Task brief: Count how many lines of the records contain the word "appoggiatura", and give only that number.

Information provided:
▼

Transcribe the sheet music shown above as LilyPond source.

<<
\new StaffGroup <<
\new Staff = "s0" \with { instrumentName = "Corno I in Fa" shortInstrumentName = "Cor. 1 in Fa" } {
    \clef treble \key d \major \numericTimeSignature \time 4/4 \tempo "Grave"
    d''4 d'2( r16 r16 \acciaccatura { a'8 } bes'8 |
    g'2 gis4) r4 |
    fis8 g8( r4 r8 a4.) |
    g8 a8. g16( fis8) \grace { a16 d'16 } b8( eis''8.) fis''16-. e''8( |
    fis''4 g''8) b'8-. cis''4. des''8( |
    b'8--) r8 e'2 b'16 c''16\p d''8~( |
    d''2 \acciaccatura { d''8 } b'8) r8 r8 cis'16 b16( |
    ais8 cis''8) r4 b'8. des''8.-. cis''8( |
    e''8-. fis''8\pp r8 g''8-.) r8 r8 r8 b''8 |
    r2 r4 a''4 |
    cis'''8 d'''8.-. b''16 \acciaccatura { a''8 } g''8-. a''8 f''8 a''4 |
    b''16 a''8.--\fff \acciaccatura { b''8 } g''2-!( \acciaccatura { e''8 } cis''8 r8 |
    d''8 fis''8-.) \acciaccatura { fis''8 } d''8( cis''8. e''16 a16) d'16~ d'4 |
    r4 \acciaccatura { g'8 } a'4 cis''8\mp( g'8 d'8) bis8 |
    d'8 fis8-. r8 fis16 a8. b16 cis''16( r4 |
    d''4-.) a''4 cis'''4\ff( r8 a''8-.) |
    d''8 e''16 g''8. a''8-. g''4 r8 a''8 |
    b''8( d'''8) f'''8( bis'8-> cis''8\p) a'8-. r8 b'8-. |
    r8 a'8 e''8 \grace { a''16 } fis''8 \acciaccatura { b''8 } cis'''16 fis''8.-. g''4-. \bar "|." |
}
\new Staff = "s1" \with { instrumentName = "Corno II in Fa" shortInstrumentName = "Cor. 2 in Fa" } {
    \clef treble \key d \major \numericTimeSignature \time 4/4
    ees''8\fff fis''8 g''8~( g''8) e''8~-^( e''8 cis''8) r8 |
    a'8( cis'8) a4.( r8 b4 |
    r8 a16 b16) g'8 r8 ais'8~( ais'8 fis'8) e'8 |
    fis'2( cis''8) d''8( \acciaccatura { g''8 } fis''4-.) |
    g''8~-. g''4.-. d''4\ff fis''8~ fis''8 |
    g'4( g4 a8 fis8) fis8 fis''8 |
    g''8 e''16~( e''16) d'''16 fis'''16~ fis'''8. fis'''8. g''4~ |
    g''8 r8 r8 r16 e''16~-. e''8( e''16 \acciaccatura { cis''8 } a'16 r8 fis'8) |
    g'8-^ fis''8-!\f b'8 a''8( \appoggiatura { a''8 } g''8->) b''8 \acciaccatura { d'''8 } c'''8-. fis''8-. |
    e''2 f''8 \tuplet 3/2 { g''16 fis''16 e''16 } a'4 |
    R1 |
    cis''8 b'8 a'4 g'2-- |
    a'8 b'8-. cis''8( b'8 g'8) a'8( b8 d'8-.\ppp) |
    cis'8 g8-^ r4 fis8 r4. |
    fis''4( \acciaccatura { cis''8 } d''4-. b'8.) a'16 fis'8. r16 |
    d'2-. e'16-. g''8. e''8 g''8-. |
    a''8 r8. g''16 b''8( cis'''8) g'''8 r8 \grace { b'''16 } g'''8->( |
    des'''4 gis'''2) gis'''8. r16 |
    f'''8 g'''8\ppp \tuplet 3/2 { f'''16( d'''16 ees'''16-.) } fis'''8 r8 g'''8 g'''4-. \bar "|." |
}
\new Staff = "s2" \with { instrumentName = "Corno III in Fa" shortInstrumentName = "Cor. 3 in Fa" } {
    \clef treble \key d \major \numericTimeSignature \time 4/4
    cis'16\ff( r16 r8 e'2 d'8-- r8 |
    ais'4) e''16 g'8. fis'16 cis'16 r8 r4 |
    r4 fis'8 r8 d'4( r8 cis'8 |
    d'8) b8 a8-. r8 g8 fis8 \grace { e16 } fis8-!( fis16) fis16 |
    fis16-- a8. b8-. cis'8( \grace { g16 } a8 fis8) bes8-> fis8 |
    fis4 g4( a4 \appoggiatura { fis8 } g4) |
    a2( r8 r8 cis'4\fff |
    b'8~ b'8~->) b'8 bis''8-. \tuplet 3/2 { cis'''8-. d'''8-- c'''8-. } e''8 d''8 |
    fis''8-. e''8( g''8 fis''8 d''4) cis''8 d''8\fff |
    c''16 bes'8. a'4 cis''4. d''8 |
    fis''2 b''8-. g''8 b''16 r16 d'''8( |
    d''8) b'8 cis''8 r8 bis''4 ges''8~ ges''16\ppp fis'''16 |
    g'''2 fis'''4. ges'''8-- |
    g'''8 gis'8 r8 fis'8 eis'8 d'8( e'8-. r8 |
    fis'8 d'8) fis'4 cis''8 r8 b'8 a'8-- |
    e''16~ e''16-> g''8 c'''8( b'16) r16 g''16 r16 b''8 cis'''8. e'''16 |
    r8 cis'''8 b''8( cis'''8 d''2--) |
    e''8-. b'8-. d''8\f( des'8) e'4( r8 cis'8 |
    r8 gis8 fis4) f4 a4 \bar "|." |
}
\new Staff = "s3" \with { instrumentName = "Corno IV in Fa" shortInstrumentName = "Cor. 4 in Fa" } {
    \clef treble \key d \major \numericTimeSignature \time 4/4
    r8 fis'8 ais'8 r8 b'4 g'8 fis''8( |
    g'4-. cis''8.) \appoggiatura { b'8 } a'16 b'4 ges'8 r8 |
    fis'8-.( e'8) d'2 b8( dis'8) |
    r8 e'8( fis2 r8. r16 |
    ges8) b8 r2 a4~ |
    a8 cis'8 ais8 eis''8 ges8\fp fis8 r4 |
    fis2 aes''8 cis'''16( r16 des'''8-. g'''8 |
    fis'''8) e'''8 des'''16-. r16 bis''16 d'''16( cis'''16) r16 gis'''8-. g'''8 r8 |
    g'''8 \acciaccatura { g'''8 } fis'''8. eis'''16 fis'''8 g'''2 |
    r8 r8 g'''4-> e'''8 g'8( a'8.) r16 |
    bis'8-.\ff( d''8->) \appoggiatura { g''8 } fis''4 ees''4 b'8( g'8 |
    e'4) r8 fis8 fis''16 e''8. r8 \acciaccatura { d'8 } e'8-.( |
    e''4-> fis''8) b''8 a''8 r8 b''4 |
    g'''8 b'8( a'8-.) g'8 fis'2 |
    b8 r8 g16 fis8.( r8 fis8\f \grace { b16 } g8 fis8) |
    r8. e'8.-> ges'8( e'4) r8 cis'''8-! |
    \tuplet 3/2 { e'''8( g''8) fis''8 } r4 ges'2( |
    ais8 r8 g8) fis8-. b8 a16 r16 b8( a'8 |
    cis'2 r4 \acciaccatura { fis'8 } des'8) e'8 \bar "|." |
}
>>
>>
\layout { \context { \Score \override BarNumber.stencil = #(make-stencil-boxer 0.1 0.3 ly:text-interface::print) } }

▲

Exercise response: 4